**TASK DATA:**
***
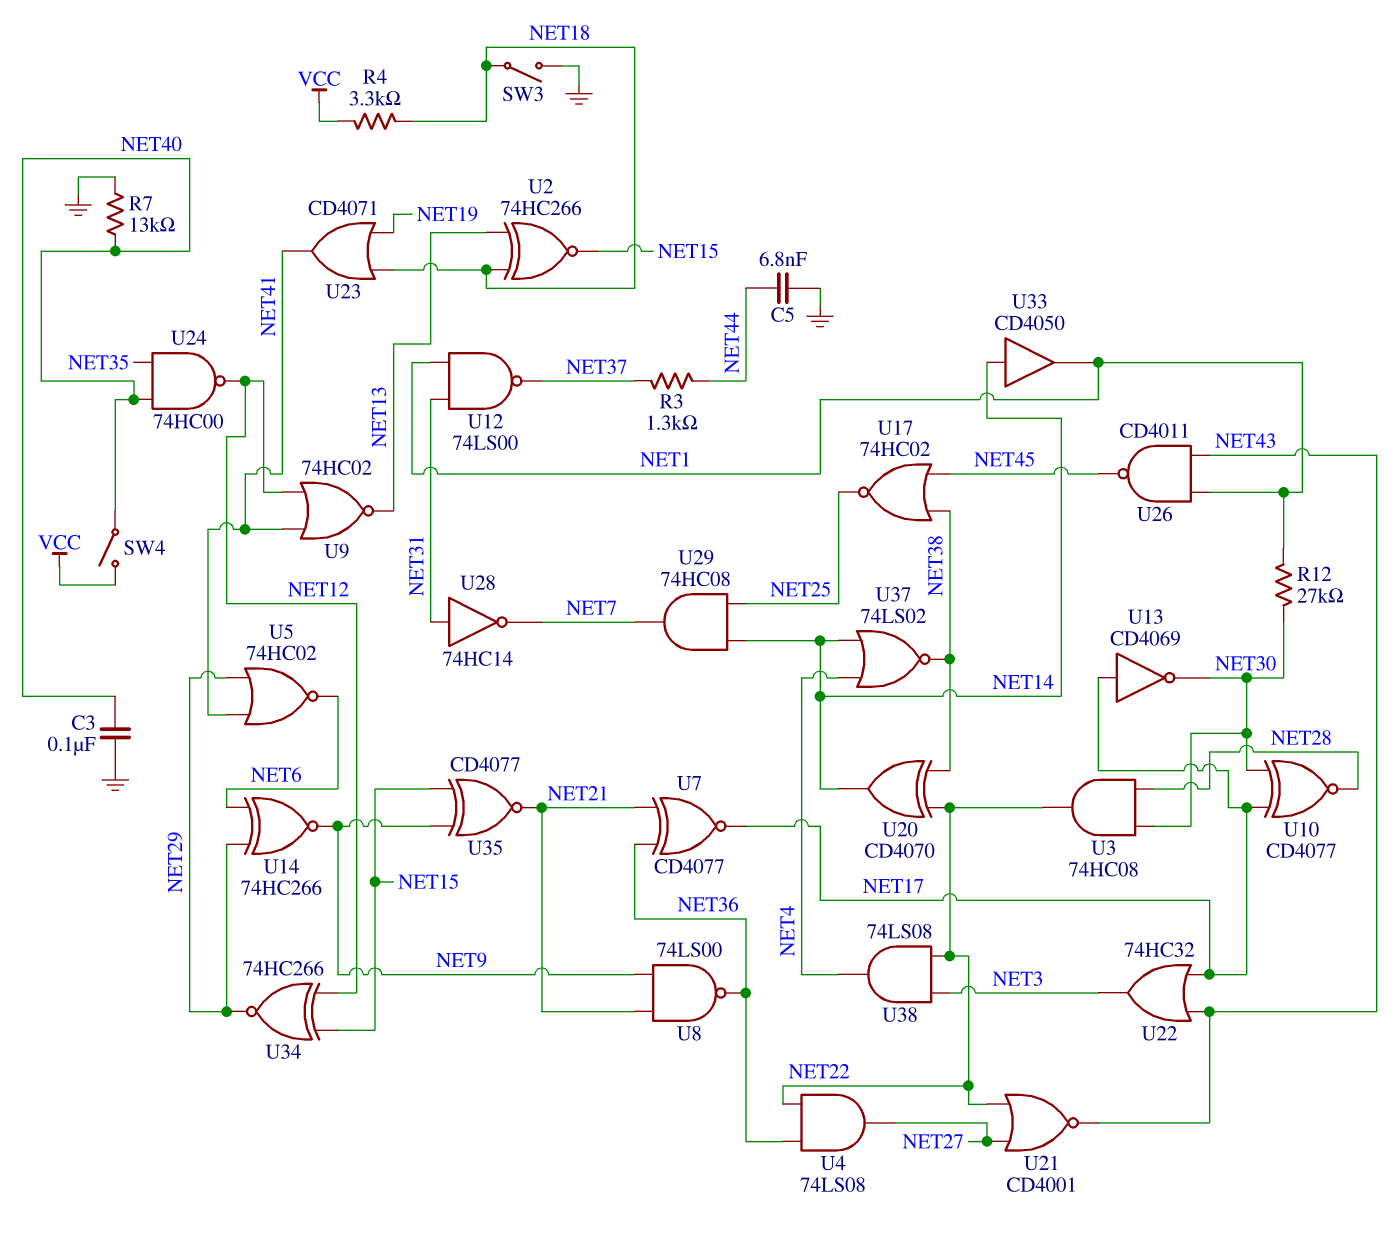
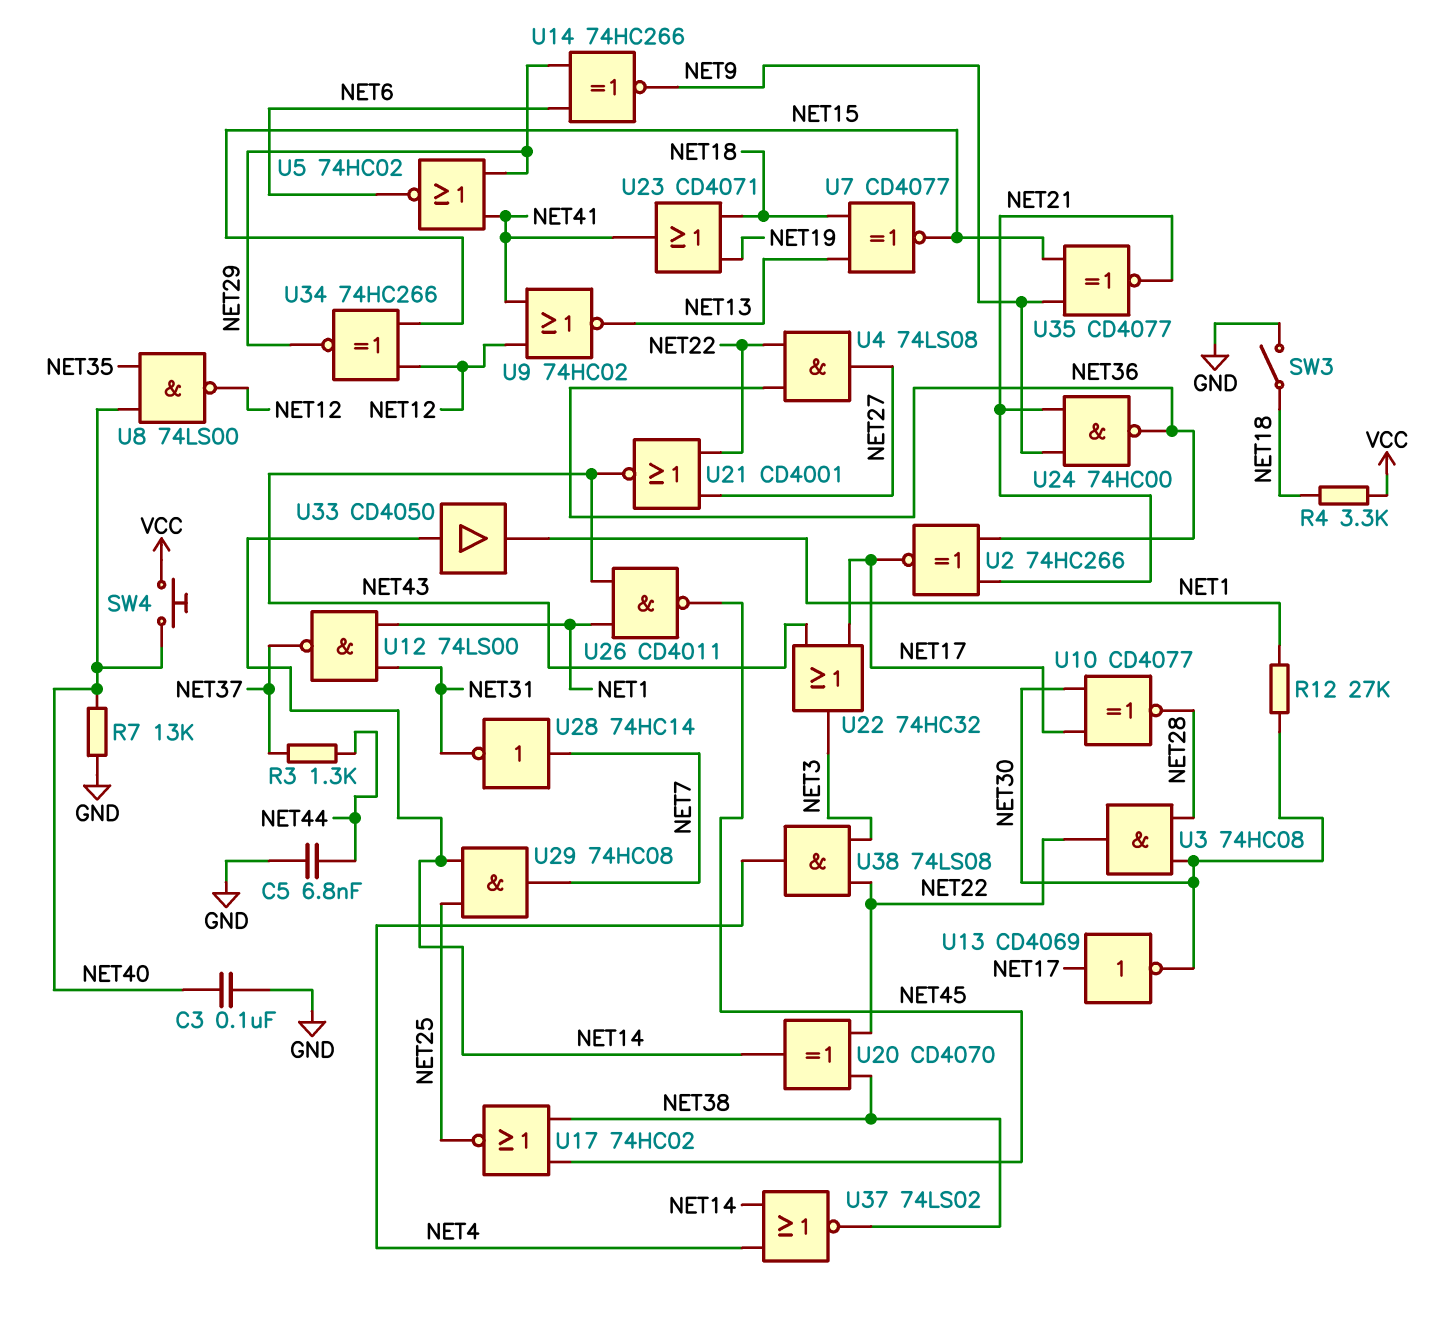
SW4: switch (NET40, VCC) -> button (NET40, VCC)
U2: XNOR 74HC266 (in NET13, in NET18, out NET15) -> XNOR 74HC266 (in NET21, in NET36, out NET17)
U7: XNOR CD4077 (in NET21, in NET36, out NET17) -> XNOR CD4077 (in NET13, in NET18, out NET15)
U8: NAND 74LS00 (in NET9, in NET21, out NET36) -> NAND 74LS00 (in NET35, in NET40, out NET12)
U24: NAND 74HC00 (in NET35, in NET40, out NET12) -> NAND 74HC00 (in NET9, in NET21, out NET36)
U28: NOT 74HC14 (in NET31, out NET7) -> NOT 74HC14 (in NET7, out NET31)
***
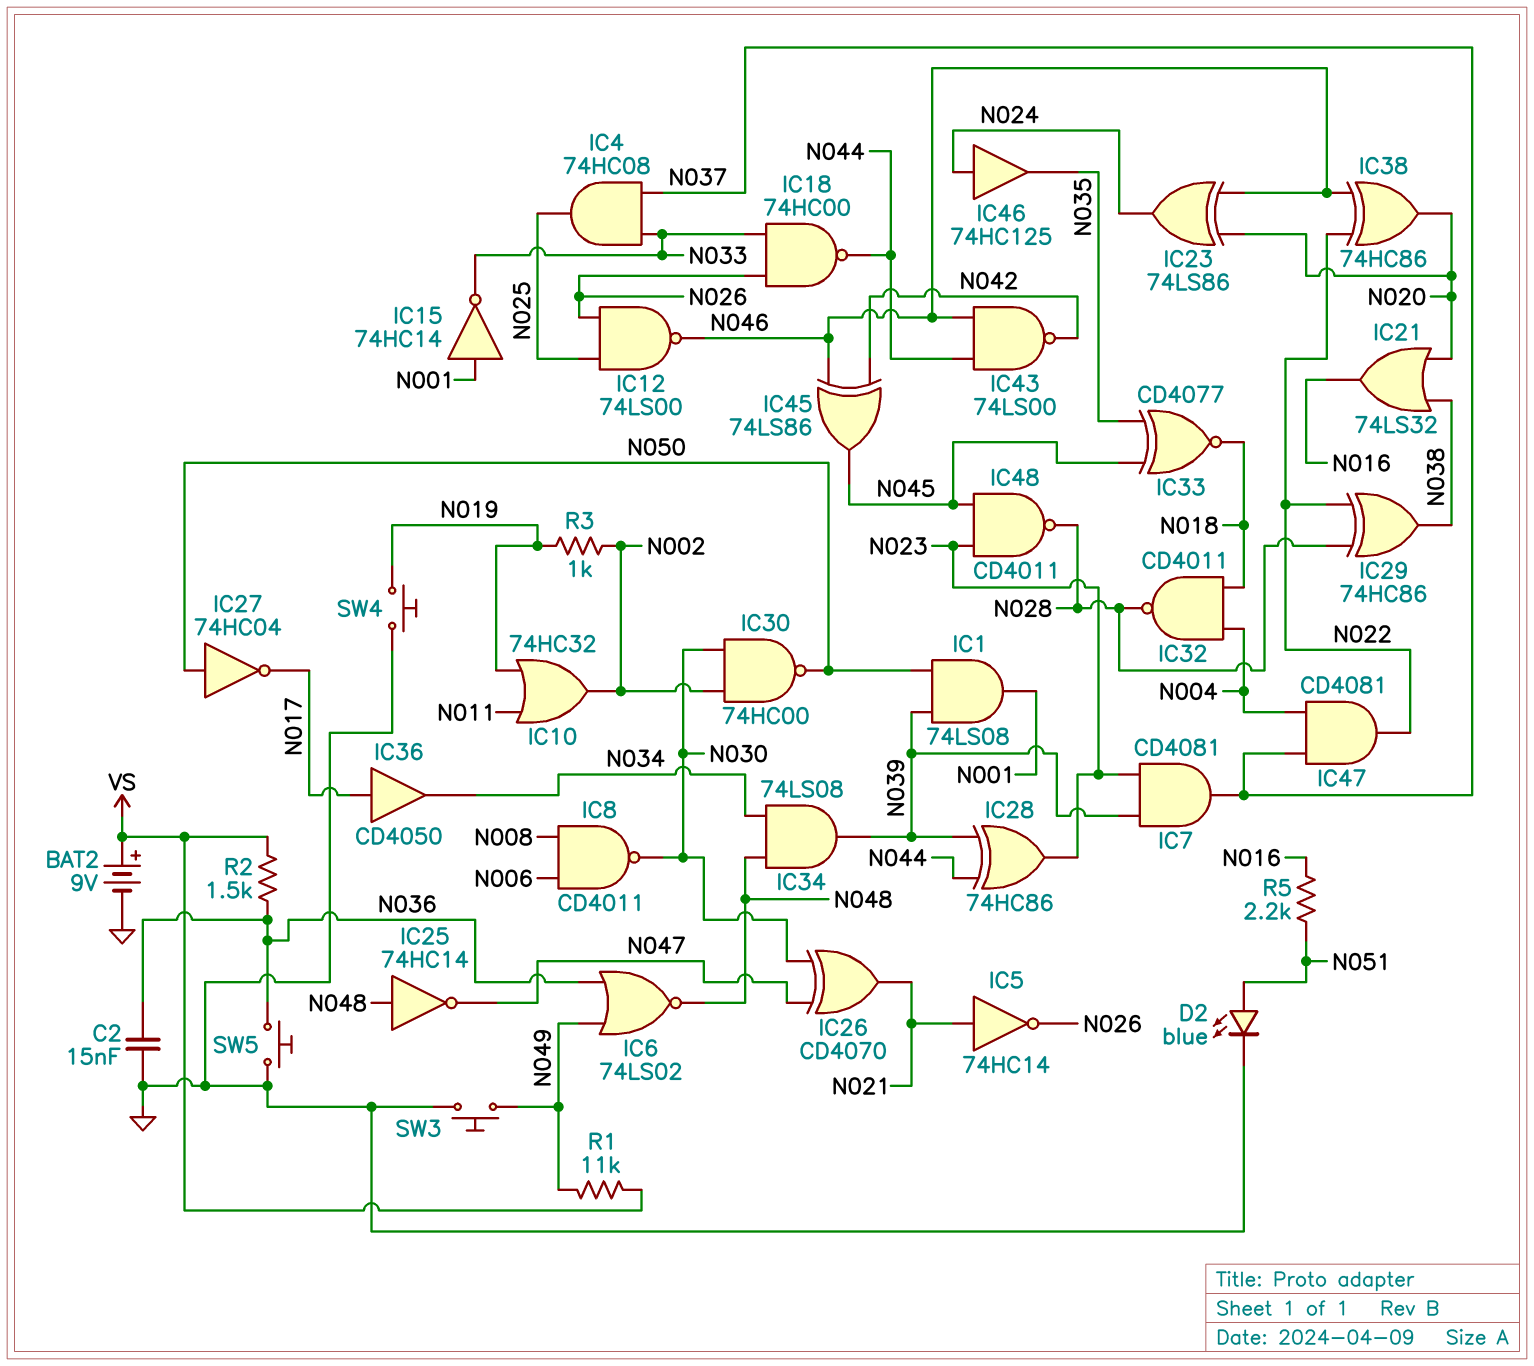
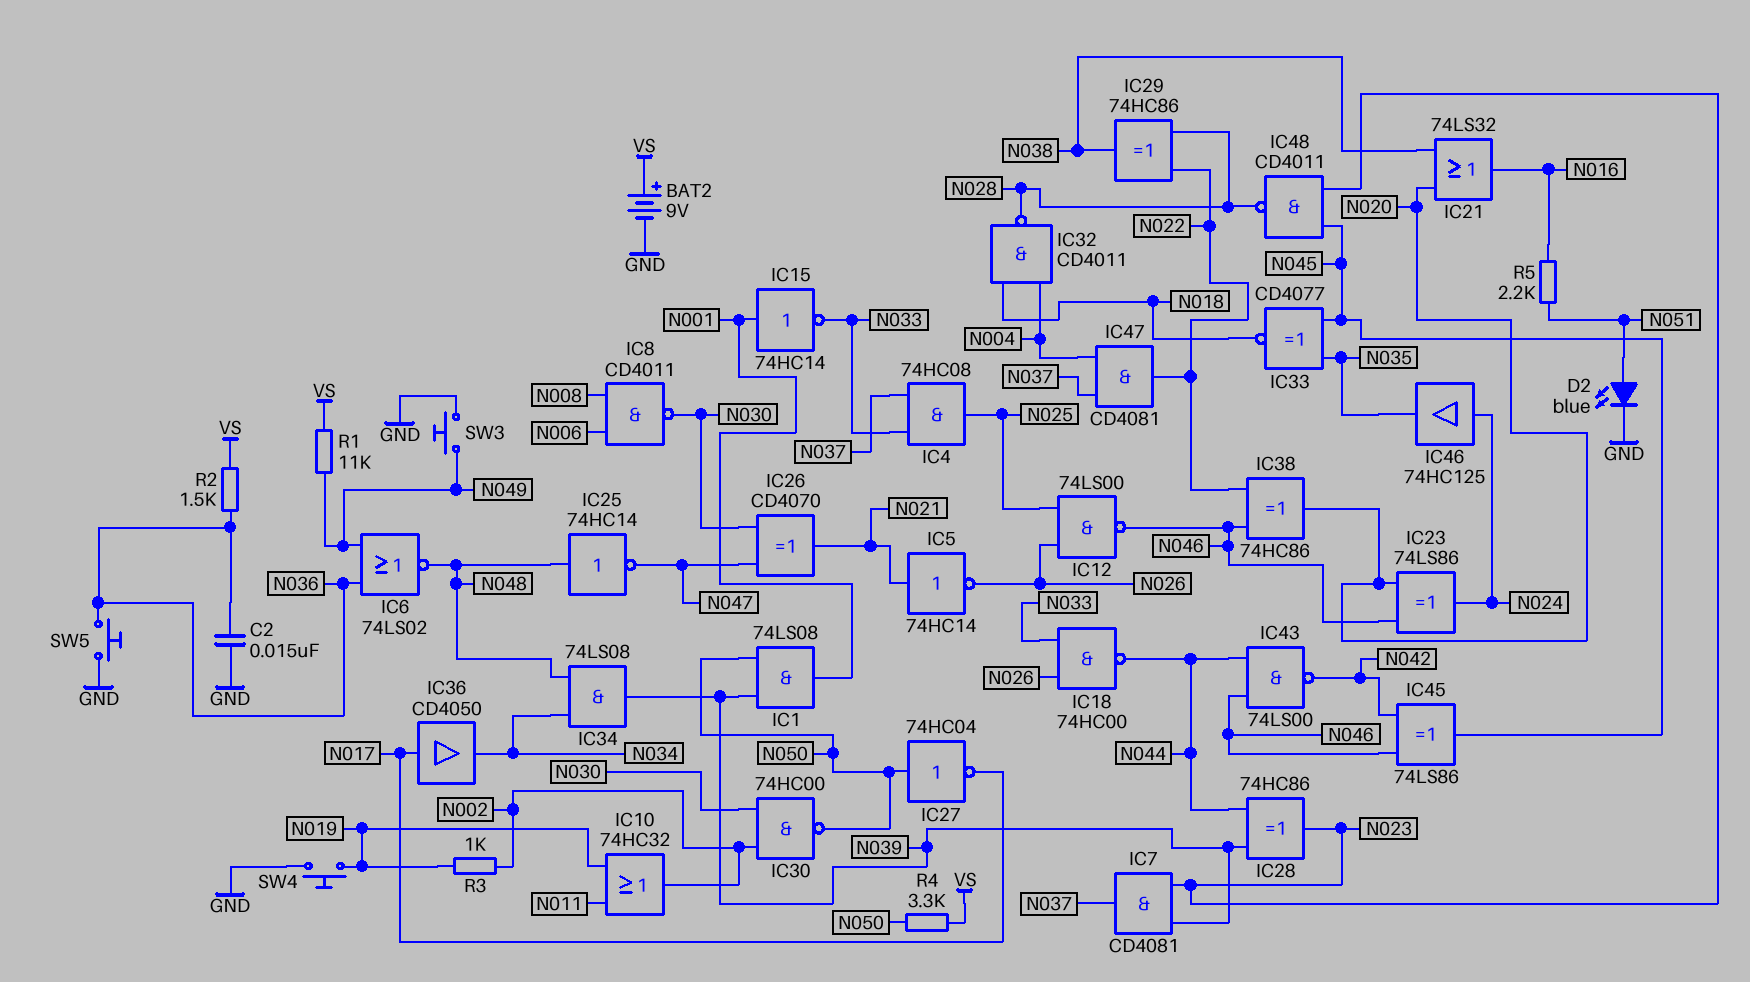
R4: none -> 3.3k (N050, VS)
***
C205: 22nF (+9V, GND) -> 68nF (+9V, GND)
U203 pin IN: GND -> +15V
***
**WORK TO COMPLETE:** Reproduce only the lines above, starting at the line with "U24: NAND 74HC00" and ending at the line with "U28: NOT 74HC14", exactly as written.

**EXERCISE SOLUTION:**
U24: NAND 74HC00 (in NET35, in NET40, out NET12) -> NAND 74HC00 (in NET9, in NET21, out NET36)
U28: NOT 74HC14 (in NET31, out NET7) -> NOT 74HC14 (in NET7, out NET31)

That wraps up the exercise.